WHAT TO DO ▸ From the records below, work out how many lines contain "GATE". Reply with that number alone.

DATA FOR THIS EXERCISE ▸
• • •

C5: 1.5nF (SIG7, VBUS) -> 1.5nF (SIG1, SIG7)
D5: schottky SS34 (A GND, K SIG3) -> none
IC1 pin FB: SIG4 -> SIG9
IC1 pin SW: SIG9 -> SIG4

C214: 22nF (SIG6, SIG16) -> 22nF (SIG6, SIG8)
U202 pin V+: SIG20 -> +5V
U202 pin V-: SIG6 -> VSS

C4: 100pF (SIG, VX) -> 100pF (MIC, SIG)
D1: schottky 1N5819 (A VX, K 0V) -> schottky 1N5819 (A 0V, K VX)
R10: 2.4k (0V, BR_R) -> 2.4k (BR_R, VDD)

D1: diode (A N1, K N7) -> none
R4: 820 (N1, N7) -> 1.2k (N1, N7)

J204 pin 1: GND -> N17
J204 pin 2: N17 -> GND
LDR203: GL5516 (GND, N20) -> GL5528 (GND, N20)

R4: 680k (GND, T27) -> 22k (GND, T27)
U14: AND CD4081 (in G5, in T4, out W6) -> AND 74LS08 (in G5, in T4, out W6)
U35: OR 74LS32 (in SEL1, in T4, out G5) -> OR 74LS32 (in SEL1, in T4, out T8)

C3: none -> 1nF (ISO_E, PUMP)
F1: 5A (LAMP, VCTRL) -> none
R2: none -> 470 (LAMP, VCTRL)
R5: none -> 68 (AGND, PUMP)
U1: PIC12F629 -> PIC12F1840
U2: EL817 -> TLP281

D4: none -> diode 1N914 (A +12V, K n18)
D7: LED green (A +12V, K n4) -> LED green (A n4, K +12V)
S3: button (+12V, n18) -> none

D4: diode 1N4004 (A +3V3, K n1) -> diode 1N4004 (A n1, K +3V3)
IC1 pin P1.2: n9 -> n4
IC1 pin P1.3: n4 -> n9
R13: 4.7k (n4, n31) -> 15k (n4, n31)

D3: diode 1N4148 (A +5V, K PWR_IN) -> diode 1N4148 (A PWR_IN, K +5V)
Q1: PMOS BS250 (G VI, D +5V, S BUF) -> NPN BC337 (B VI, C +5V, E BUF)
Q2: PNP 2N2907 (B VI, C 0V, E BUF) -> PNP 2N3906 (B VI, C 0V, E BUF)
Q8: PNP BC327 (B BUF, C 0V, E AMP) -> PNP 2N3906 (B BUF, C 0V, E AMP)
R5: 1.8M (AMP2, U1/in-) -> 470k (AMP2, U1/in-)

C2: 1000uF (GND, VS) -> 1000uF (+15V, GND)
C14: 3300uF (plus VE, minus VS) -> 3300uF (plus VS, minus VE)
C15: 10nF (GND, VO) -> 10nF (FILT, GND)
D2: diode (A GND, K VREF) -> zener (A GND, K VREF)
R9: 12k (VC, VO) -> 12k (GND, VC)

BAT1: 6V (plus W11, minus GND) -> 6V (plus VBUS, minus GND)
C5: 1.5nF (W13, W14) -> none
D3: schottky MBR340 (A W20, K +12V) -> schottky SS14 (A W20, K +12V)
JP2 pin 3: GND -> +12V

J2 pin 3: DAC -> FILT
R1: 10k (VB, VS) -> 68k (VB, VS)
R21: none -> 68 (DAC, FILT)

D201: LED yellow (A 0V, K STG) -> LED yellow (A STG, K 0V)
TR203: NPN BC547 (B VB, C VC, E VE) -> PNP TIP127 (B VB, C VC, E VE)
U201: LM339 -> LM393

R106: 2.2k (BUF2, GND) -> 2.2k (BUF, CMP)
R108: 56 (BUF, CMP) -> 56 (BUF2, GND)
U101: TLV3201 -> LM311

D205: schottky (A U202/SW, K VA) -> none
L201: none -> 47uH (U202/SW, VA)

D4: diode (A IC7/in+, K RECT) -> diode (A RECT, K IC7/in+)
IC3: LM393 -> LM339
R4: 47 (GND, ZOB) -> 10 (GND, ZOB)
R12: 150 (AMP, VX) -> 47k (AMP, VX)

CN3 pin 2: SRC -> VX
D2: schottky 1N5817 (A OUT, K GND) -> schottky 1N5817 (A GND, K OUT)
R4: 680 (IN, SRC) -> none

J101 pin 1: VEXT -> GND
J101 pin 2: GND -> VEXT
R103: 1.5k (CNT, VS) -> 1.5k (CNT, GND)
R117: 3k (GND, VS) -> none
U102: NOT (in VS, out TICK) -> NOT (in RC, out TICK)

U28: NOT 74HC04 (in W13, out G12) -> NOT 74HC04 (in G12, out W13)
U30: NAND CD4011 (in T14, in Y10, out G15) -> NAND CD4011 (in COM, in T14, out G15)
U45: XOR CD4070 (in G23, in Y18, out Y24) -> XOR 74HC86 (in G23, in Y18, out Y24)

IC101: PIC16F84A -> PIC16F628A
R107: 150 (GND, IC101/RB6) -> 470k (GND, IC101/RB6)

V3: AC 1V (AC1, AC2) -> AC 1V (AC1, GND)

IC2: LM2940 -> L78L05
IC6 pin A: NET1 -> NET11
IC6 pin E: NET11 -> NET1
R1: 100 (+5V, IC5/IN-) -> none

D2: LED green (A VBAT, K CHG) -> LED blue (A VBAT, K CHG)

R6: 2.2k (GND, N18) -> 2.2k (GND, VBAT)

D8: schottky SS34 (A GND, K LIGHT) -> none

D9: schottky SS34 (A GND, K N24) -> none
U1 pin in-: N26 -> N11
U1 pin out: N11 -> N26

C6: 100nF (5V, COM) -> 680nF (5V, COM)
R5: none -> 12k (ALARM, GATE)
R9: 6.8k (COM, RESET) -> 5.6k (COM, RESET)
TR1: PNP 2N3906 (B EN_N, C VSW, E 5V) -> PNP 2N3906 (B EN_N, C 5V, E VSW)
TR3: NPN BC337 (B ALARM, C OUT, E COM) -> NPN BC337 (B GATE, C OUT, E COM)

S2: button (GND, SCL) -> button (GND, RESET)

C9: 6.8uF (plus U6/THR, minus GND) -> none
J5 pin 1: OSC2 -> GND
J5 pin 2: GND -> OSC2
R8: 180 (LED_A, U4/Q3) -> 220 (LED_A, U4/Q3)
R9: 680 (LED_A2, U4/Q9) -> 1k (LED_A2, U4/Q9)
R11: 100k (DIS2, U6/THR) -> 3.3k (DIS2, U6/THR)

• • •

RESPONSE BOX ▸ 2